Below is a listing with pictures. Repeat exactly the lines starting at the one holding "green pencil: 9 -> 5" and going on through the one holding "white pan: 1 -> 2", and leave every picture out.

Segment Start: INFORMATION

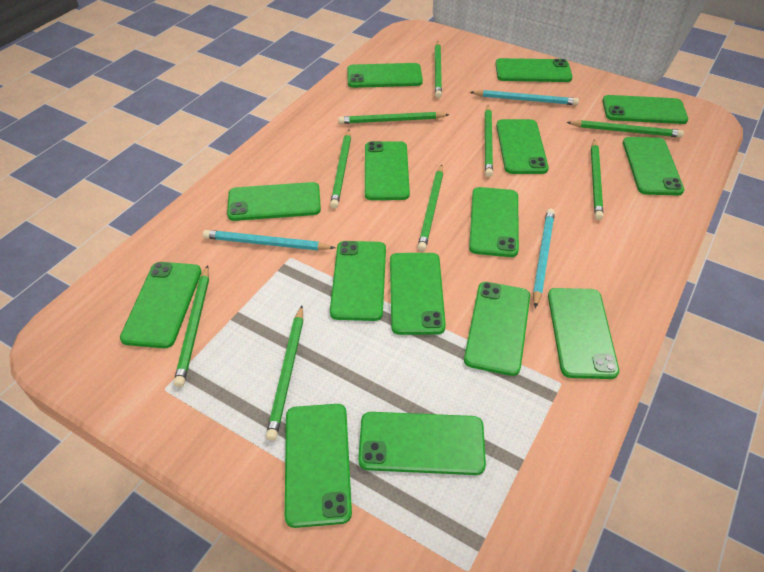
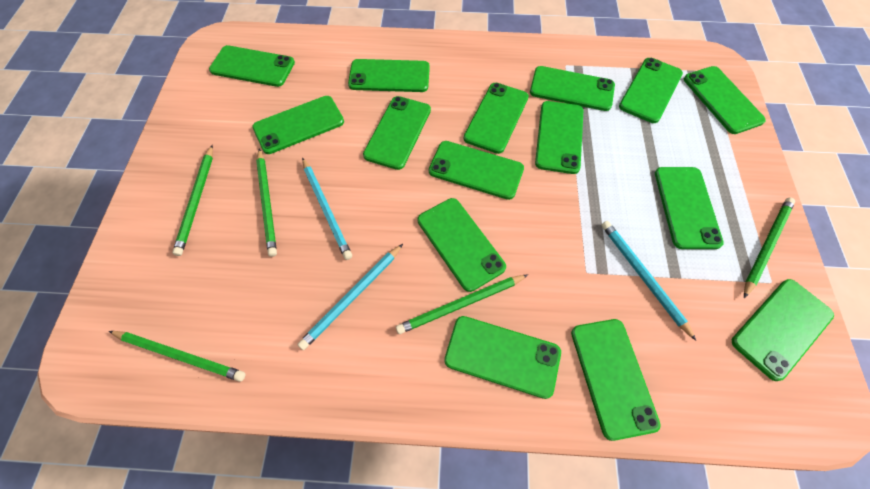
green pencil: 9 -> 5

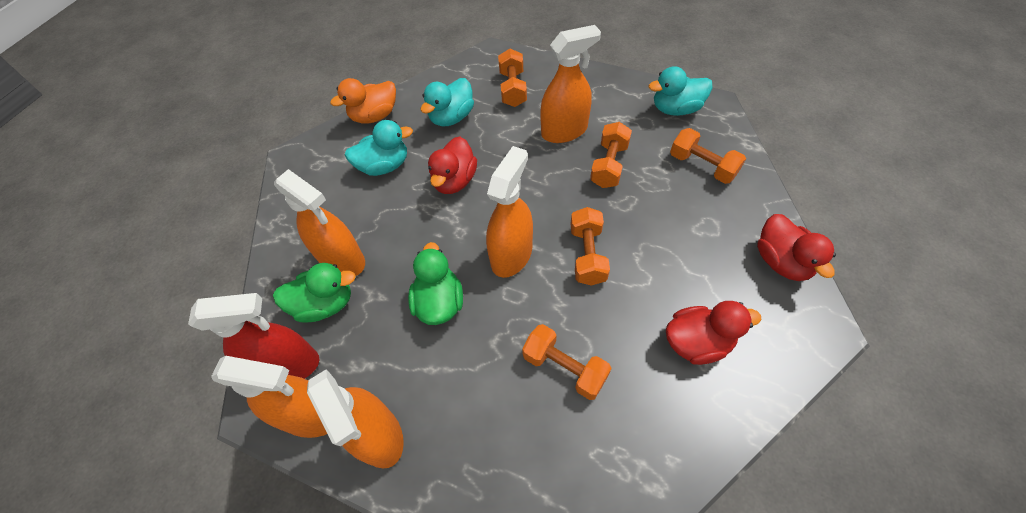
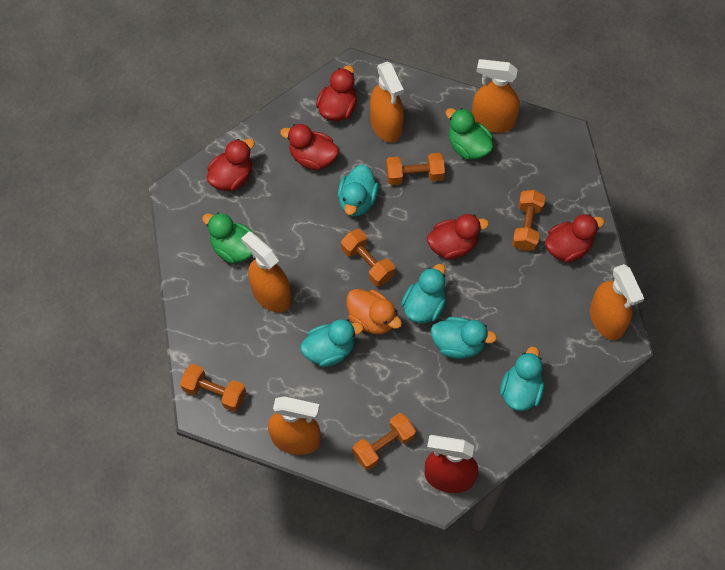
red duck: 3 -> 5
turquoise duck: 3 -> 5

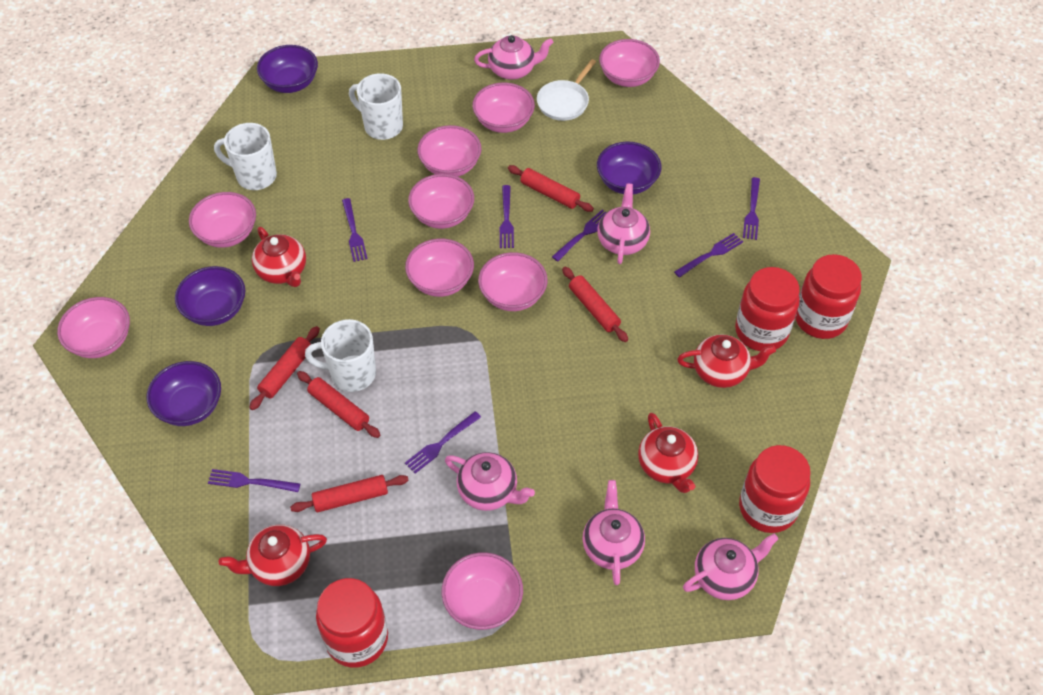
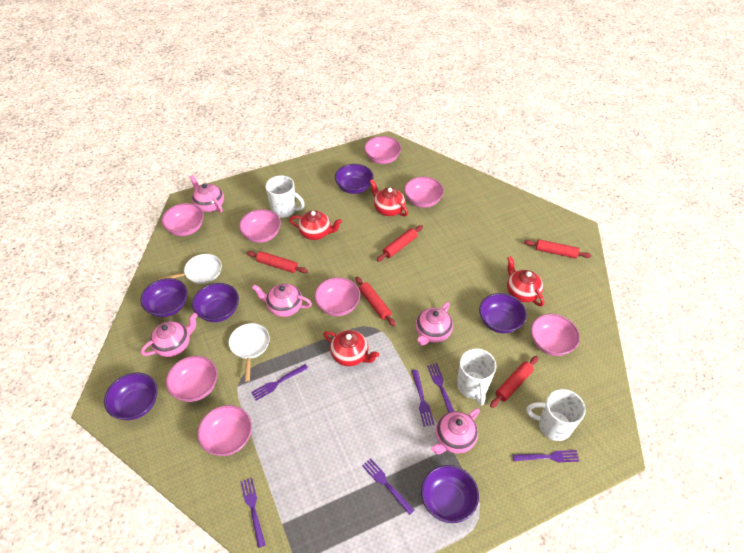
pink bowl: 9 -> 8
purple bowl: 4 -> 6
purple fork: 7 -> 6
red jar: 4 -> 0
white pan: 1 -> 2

Segment End: INFORMATION
Segment Start: INFORMATION

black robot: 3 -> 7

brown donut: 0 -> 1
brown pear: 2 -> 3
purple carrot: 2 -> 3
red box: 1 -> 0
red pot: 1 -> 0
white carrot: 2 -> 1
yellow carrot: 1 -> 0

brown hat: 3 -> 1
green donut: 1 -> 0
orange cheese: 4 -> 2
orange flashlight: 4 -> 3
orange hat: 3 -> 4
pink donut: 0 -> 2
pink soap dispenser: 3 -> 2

Segment End: INFORMATION

§ EXERCISE SOLUTION
green pencil: 9 -> 5

red duck: 3 -> 5
turquoise duck: 3 -> 5

pink bowl: 9 -> 8
purple bowl: 4 -> 6
purple fork: 7 -> 6
red jar: 4 -> 0
white pan: 1 -> 2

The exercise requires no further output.